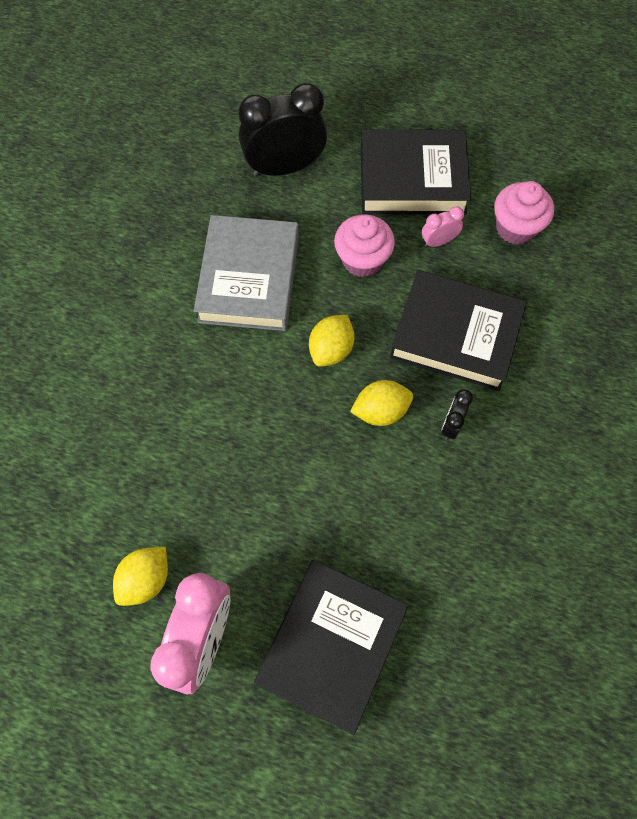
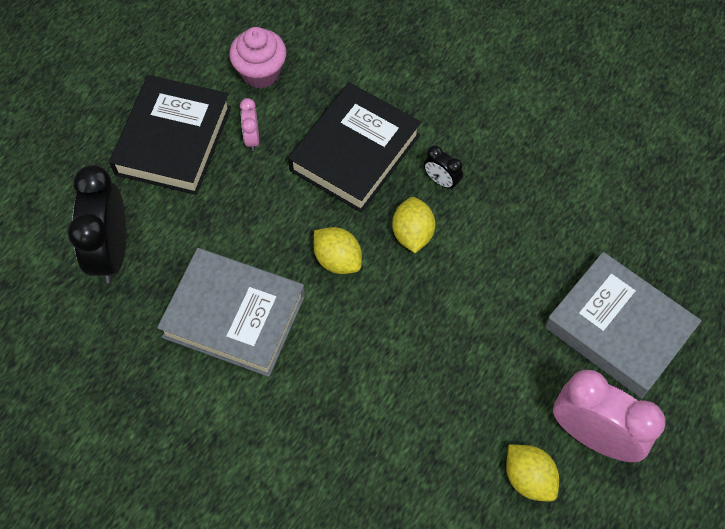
camera: 75 degrees left, 5 degrees down
(331, 645) = (618, 329): black book -> grey book
(362, 260) = (249, 208): pink cupcake -> none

Exercise details: Leaving aside the pictures, copy the listing above exactly.

Answer for this exercise:
camera: 75 degrees left, 5 degrees down
(331, 645) = (618, 329): black book -> grey book
(362, 260) = (249, 208): pink cupcake -> none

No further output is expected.